▶ THE DATA
BEGIN

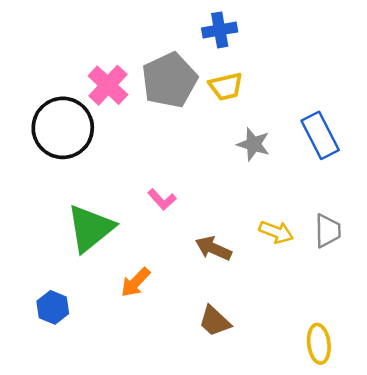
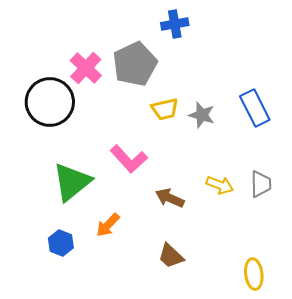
yellow trapezoid: (226, 86) -> (165, 109), moved
pink L-shape: (162, 199) -> (129, 159), size x1.6
blue hexagon: (53, 307) -> (61, 243), moved

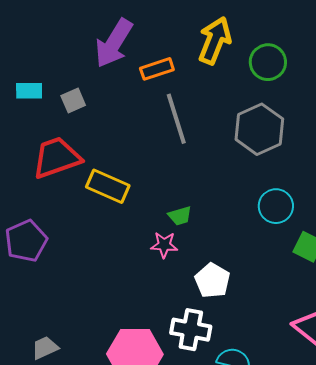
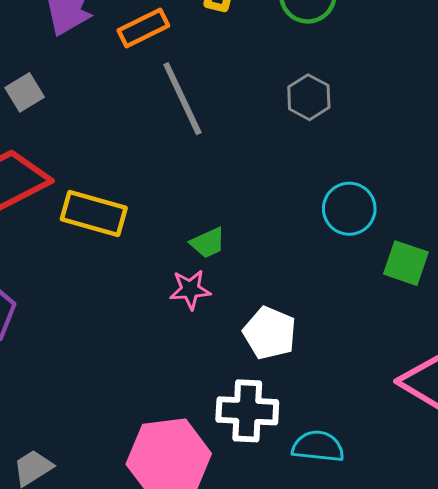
gray hexagon: (259, 129) -> (309, 97), size x0.6

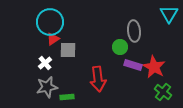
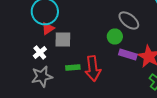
gray ellipse: (134, 31) -> (129, 20), turned -45
green rectangle: (67, 97) -> (73, 68), moved

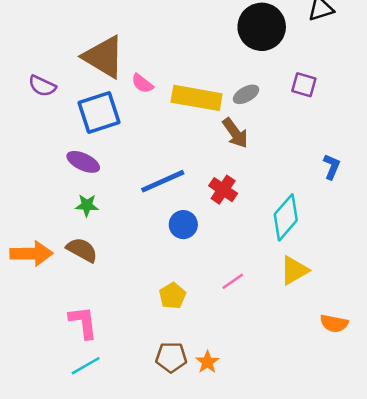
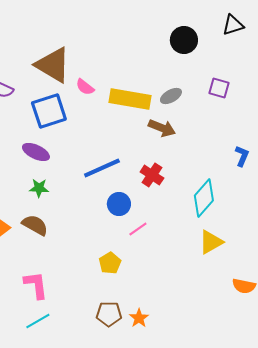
black circle: (262, 27) -> (184, 40), size x0.7
brown arrow: (235, 133) -> (162, 128), turned -32
pink line: (233, 281) -> (138, 229), moved

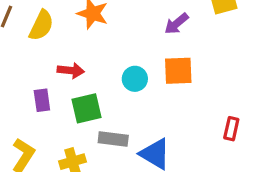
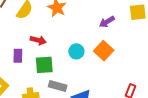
orange square: (178, 71) -> (104, 51), turned 36

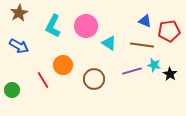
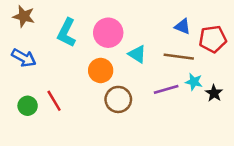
brown star: (19, 13) -> (24, 16), turned -30
orange circle: (63, 65) -> (101, 70), moved
green circle: (12, 90) -> (28, 106), moved

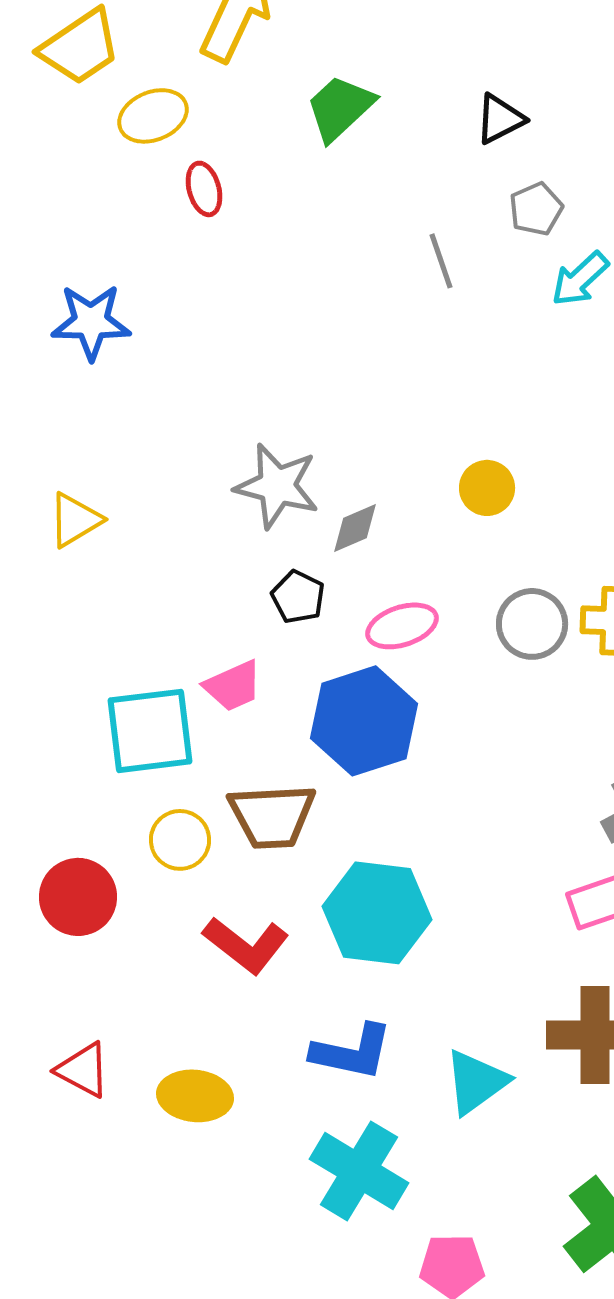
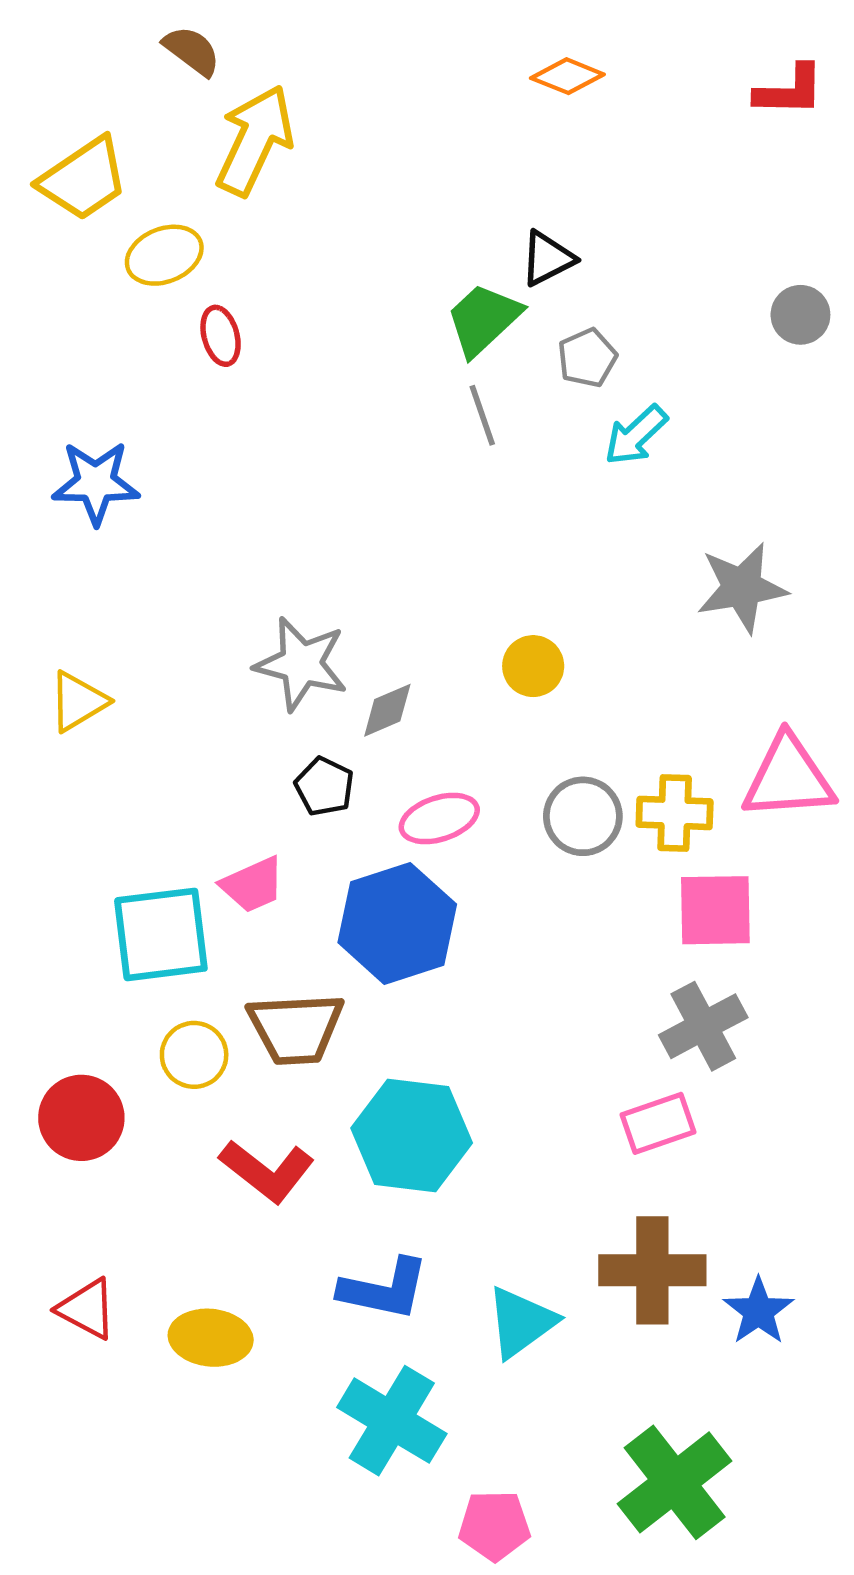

END

▶ WHAT THIS TASK INVOLVES
Please print each entry exactly as given and keep pictures out of it.

▶ PROBLEM SOLUTION
yellow trapezoid: (226, 86) -> (165, 109), moved
pink L-shape: (162, 199) -> (129, 159), size x1.6
blue hexagon: (53, 307) -> (61, 243), moved

gray hexagon: (259, 129) -> (309, 97), size x0.6

gray ellipse: (134, 31) -> (129, 20), turned -45
green rectangle: (67, 97) -> (73, 68), moved

black circle: (262, 27) -> (184, 40), size x0.7
brown arrow: (235, 133) -> (162, 128), turned -32
pink line: (233, 281) -> (138, 229), moved

orange square: (178, 71) -> (104, 51), turned 36

brown star: (19, 13) -> (24, 16), turned -30
orange circle: (63, 65) -> (101, 70), moved
green circle: (12, 90) -> (28, 106), moved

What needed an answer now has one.